Description of the task:
Your task is to return all the entries below exactly, with every picture omitted.

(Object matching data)
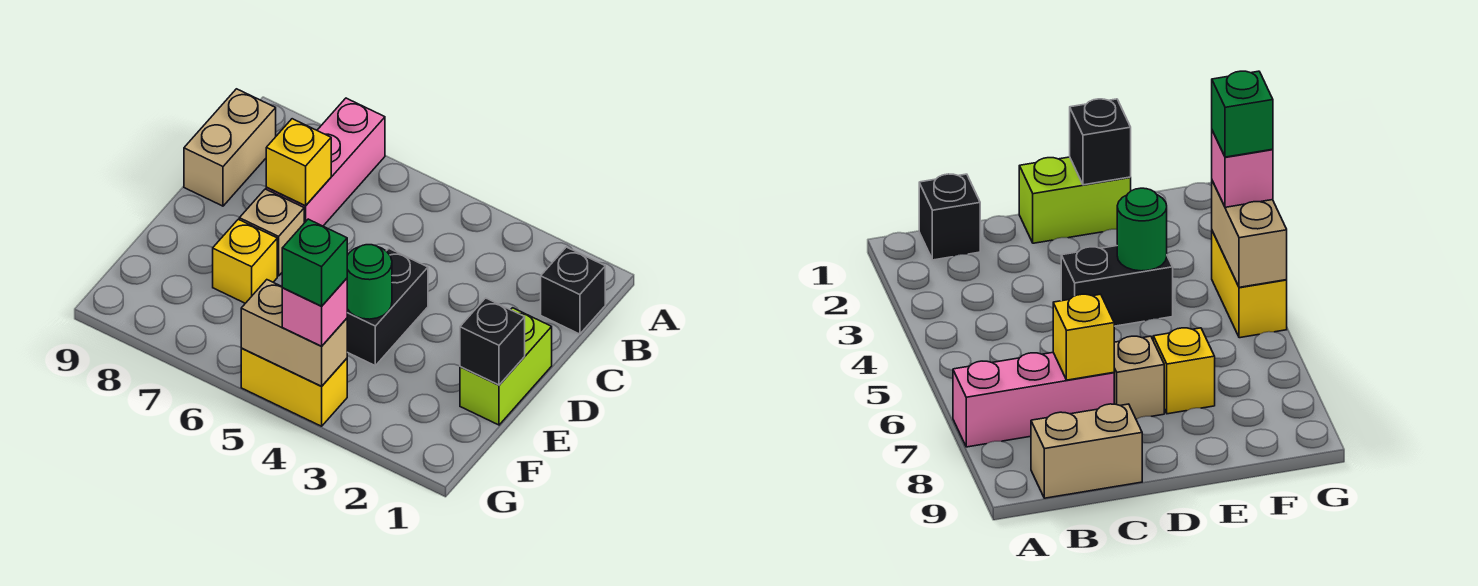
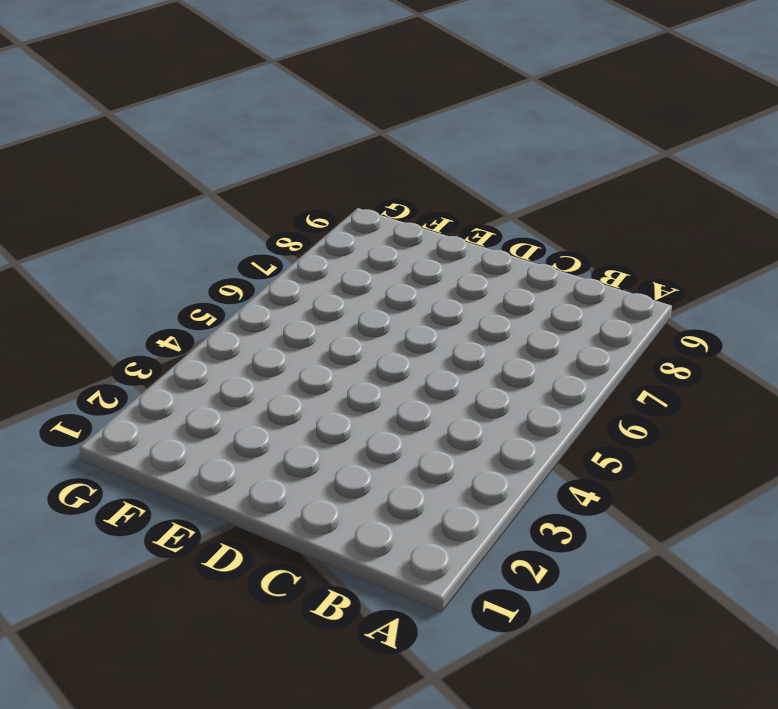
none -> pink brick A7:C7 level 1
none -> black brick B1 level 1
none -> tan brick B9:C9 level 1

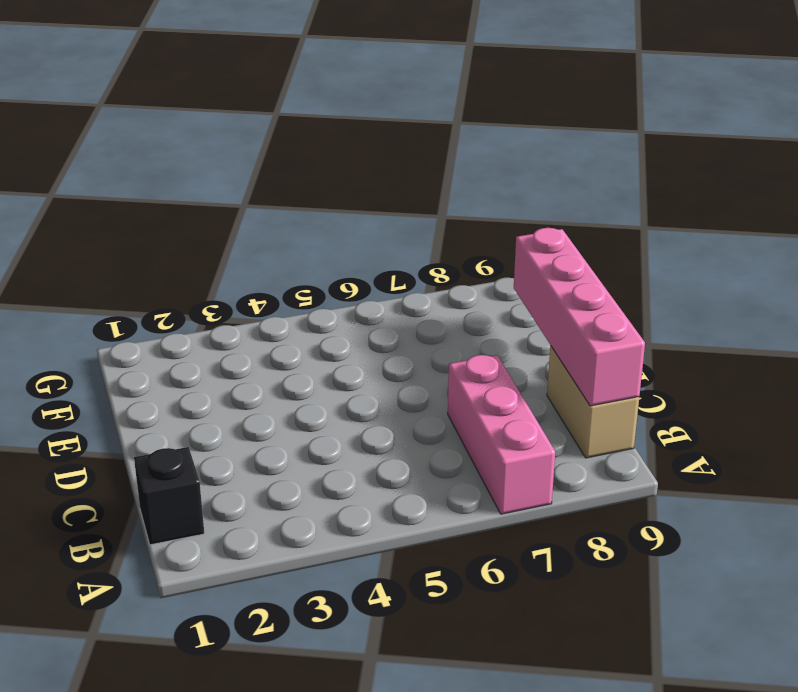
pink brick B9:E9 level 2 -> none
none -> lime brick D1:E1 level 1
none -> black brick D4:E4 level 1
none -> tan brick D7 level 1

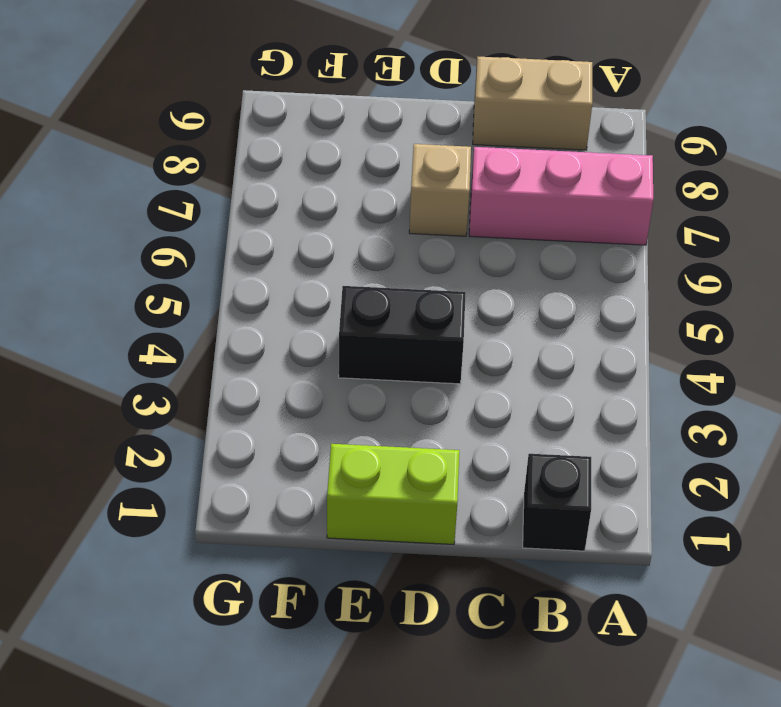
none -> yellow brick E7 level 1
none -> yellow brick G4:G5 level 1
none -> yellow brick C7 level 2

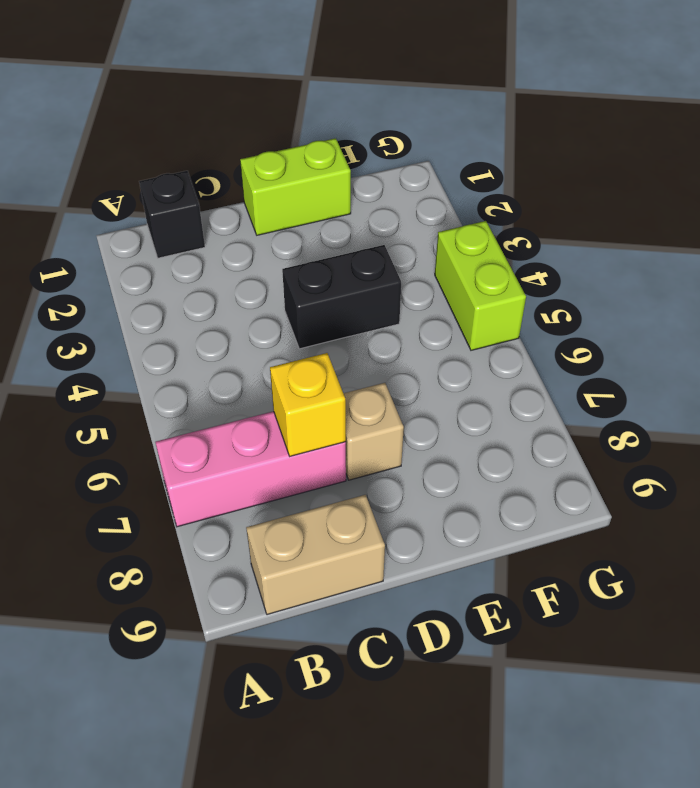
lime brick G4:G5 level 1 -> yellow brick G4:G5 level 1
none -> yellow brick E7 level 1
none -> black brick E1 level 2
none -> green round brick E4 level 2

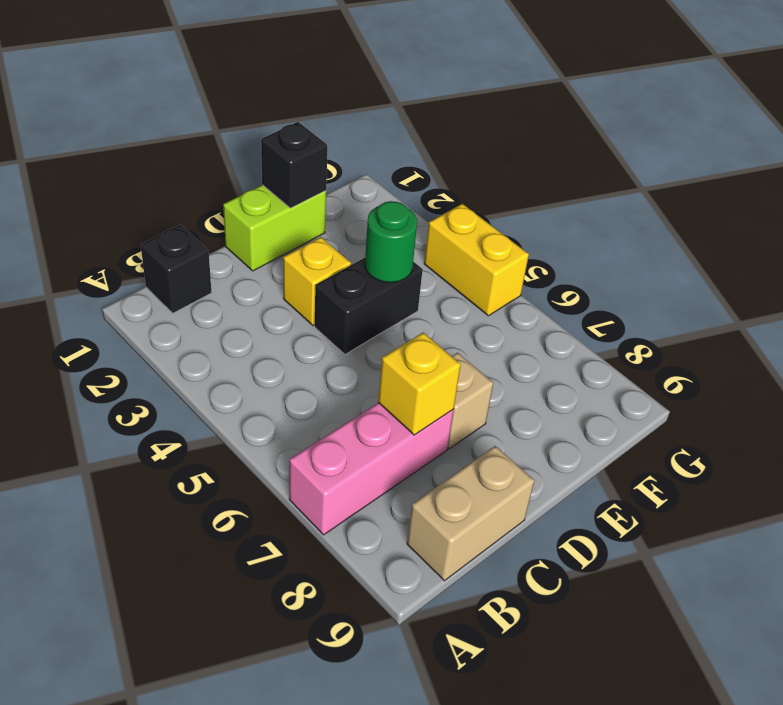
yellow brick D3 level 1 -> yellow brick E7 level 1
none -> tan brick G4:G5 level 2
none -> pink brick G4 level 3
none -> green brick G4 level 4

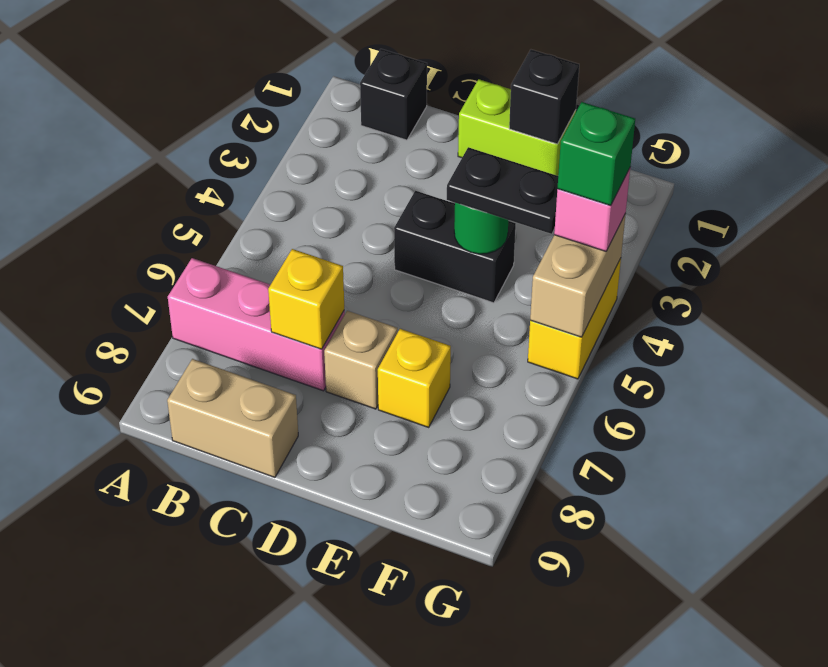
black plate E4:F4 level 3 -> none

Solution for this exercise:
none -> pink brick A7:C7 level 1
none -> black brick B1 level 1
none -> tan brick B9:C9 level 1

pink brick B9:E9 level 2 -> none
none -> lime brick D1:E1 level 1
none -> black brick D4:E4 level 1
none -> tan brick D7 level 1

none -> yellow brick E7 level 1
none -> yellow brick G4:G5 level 1
none -> yellow brick C7 level 2

lime brick G4:G5 level 1 -> yellow brick G4:G5 level 1
none -> yellow brick E7 level 1
none -> black brick E1 level 2
none -> green round brick E4 level 2

yellow brick D3 level 1 -> yellow brick E7 level 1
none -> tan brick G4:G5 level 2
none -> pink brick G4 level 3
none -> green brick G4 level 4

black plate E4:F4 level 3 -> none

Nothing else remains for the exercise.